§ Task goal: Your task is to copy each line in the listing that includes the word "carrot".

§ Given information:
********
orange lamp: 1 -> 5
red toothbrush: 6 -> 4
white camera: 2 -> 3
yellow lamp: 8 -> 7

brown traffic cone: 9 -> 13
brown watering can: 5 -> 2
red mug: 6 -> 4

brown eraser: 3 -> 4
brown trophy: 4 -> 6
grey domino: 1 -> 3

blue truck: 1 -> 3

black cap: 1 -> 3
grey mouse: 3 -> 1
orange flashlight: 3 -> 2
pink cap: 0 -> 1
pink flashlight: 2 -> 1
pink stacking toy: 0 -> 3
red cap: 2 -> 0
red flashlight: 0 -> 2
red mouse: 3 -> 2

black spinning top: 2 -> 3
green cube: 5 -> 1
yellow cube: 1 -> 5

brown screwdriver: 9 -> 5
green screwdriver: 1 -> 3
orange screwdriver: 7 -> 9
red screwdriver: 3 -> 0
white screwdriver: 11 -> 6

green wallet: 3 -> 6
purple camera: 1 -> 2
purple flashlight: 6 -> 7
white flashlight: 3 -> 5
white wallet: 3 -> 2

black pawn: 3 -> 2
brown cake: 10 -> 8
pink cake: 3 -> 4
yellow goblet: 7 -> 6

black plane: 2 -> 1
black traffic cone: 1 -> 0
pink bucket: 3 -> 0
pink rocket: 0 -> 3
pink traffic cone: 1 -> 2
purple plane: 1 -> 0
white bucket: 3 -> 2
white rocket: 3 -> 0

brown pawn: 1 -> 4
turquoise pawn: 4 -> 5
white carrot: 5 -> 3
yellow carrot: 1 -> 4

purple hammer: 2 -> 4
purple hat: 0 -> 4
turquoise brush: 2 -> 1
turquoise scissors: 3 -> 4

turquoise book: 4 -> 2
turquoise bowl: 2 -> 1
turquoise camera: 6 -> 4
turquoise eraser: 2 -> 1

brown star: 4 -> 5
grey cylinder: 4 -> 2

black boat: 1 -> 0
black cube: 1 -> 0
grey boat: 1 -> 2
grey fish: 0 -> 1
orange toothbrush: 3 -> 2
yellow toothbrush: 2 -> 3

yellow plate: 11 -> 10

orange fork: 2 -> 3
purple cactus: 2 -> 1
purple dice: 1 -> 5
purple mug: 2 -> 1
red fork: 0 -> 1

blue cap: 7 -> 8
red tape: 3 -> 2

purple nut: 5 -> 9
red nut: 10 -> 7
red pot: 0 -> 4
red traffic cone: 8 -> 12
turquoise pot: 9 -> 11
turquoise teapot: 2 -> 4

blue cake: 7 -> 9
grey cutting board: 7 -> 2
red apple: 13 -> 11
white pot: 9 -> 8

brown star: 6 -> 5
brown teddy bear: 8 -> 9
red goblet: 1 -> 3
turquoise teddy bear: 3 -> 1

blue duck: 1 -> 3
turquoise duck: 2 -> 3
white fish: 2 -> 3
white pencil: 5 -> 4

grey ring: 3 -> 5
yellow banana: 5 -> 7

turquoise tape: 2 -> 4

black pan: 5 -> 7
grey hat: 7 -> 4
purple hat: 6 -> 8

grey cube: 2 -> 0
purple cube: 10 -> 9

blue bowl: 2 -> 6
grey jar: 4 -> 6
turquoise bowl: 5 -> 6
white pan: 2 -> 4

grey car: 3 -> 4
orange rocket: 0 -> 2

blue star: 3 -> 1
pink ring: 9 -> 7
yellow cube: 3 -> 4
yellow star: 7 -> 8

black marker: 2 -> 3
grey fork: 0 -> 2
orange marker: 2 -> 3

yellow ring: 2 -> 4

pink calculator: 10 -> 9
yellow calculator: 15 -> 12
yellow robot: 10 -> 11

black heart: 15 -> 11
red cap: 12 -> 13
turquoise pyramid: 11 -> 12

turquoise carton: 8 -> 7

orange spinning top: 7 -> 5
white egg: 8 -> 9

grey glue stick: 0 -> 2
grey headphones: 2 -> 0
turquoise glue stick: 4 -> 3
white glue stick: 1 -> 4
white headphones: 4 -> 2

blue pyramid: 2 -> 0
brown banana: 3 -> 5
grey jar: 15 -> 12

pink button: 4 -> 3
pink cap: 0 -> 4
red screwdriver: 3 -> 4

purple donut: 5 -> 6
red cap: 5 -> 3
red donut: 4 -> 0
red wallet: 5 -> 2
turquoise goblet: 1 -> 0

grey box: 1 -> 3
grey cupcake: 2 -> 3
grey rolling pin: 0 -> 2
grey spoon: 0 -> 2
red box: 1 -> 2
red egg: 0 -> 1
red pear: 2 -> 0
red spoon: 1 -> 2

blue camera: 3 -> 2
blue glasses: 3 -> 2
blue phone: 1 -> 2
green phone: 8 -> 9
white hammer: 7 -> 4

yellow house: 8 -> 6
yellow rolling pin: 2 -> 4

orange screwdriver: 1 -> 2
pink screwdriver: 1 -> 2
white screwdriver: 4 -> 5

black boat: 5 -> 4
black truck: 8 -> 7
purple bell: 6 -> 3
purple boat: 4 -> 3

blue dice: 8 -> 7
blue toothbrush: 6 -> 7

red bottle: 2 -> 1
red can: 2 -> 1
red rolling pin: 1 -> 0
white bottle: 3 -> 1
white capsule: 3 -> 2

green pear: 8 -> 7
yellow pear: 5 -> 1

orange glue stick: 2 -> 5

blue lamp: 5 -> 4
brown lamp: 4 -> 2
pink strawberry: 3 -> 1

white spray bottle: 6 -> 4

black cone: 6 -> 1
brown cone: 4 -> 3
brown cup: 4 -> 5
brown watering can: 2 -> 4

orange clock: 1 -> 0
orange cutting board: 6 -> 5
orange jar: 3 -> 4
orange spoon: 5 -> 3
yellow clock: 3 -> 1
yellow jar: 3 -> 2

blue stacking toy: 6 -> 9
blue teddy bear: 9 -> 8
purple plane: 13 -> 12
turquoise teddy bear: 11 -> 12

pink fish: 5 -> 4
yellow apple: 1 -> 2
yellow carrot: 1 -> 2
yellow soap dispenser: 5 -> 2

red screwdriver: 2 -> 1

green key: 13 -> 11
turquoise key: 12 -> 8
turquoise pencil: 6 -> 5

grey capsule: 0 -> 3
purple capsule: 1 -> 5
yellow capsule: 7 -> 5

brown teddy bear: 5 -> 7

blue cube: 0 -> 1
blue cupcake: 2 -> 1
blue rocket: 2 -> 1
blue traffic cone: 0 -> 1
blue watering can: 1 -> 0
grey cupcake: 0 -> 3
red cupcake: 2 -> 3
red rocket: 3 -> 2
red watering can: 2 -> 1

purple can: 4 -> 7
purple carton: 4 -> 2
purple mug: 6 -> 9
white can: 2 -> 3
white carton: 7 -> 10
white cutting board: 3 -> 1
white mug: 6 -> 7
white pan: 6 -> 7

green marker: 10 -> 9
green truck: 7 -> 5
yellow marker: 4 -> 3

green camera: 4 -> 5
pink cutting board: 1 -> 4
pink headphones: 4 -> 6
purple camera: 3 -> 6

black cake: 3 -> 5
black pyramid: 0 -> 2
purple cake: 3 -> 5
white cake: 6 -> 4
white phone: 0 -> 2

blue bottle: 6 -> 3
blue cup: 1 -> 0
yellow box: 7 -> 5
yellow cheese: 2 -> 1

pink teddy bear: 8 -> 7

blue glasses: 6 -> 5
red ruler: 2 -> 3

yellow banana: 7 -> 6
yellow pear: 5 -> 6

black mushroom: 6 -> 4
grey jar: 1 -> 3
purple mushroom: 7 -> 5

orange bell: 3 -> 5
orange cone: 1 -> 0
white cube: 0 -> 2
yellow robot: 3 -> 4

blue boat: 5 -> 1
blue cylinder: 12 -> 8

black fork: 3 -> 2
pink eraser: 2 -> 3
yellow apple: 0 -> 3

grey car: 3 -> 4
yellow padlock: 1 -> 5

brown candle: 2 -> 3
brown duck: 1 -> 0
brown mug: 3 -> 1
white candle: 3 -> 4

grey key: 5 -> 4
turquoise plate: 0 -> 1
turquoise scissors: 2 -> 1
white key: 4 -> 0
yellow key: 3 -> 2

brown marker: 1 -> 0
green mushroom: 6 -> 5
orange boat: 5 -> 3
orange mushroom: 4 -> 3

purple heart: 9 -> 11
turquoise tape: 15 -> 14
********
§ Completed task:
white carrot: 5 -> 3
yellow carrot: 1 -> 4
yellow carrot: 1 -> 2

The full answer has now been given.